_The task_
Rewrite the lines from the one containing "Question: In this image, where is green textured" through the one containing "(D) orange stress ball", changing every "leather jacket" to "wool coat" and leaving everything else as it is.

_Given records_
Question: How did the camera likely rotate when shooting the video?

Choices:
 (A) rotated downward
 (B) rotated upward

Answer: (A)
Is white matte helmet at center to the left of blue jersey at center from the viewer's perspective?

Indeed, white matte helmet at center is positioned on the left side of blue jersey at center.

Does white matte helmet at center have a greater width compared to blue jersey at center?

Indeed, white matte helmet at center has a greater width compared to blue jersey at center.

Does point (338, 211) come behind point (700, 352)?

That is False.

--

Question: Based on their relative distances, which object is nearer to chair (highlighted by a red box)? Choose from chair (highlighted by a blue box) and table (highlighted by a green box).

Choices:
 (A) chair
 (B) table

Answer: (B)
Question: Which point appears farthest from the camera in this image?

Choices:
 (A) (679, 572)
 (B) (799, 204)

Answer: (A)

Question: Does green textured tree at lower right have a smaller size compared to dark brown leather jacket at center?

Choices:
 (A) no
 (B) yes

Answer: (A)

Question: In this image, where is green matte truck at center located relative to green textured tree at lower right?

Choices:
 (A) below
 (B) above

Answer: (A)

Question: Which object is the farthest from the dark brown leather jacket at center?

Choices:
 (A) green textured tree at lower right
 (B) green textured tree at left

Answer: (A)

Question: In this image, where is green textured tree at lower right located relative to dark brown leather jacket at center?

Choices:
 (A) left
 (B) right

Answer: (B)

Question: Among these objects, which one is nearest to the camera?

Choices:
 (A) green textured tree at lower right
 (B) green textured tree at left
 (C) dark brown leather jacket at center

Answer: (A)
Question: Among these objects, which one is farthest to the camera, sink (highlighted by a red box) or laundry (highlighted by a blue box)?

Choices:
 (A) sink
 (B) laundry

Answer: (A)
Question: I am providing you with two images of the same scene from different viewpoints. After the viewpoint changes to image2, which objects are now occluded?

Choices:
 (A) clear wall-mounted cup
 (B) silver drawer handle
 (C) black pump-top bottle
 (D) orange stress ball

_The answer_
Question: In this image, where is green textured tree at lower right located relative to dark brown wool coat at center?

Choices:
 (A) left
 (B) right

Answer: (B)

Question: Among these objects, which one is nearest to the camera?

Choices:
 (A) green textured tree at lower right
 (B) green textured tree at left
 (C) dark brown wool coat at center

Answer: (A)
Question: Among these objects, which one is farthest to the camera, sink (highlighted by a red box) or laundry (highlighted by a blue box)?

Choices:
 (A) sink
 (B) laundry

Answer: (A)
Question: I am providing you with two images of the same scene from different viewpoints. After the viewpoint changes to image2, which objects are now occluded?

Choices:
 (A) clear wall-mounted cup
 (B) silver drawer handle
 (C) black pump-top bottle
 (D) orange stress ball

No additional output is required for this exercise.